### Provided entries ###

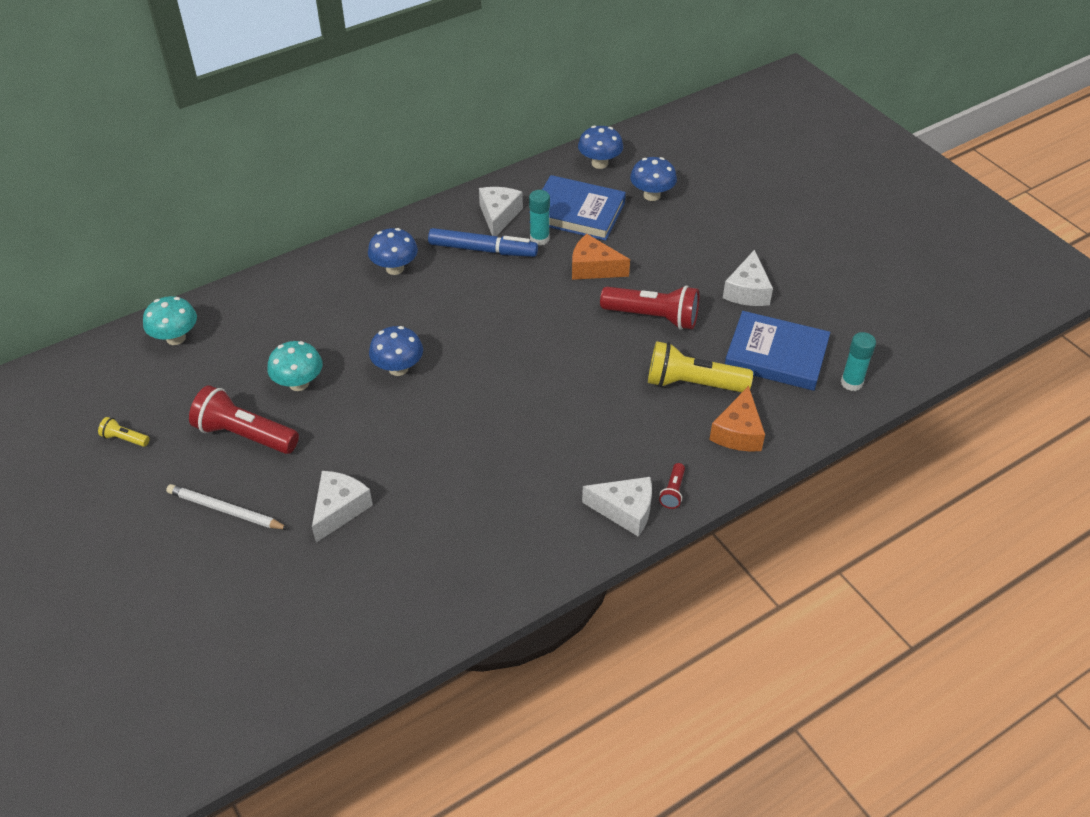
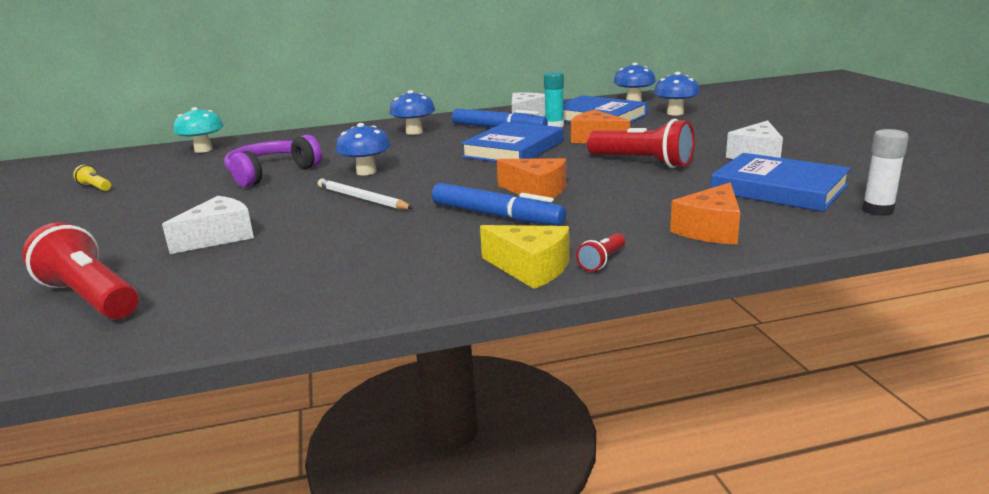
camera: 20 degrees right, 25 degrees down
(225, 510) = (117, 228): white pencil -> white pencil (362, 199)
(245, 435) = (192, 193): red flashlight -> red flashlight (91, 298)
(299, 383) = (271, 173): turquoise mushroom -> purple headphones
(521, 300) = (513, 149): none -> blue book
(564, 435) = (496, 216): none -> blue marker
(579, 386) = (536, 191): none -> orange cheese
(625, 510) = (530, 268): white cheese -> yellow cheese
(693, 384) = (667, 198): yellow flashlight -> none
(851, 383) = (877, 210): turquoise glue stick -> white glue stick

###

Leave the images behind and write out every entry exactly.

**Your response**
camera: 20 degrees right, 25 degrees down
(225, 510) = (117, 228): white pencil -> white pencil (362, 199)
(245, 435) = (192, 193): red flashlight -> red flashlight (91, 298)
(299, 383) = (271, 173): turquoise mushroom -> purple headphones
(521, 300) = (513, 149): none -> blue book
(564, 435) = (496, 216): none -> blue marker
(579, 386) = (536, 191): none -> orange cheese
(625, 510) = (530, 268): white cheese -> yellow cheese
(693, 384) = (667, 198): yellow flashlight -> none
(851, 383) = (877, 210): turquoise glue stick -> white glue stick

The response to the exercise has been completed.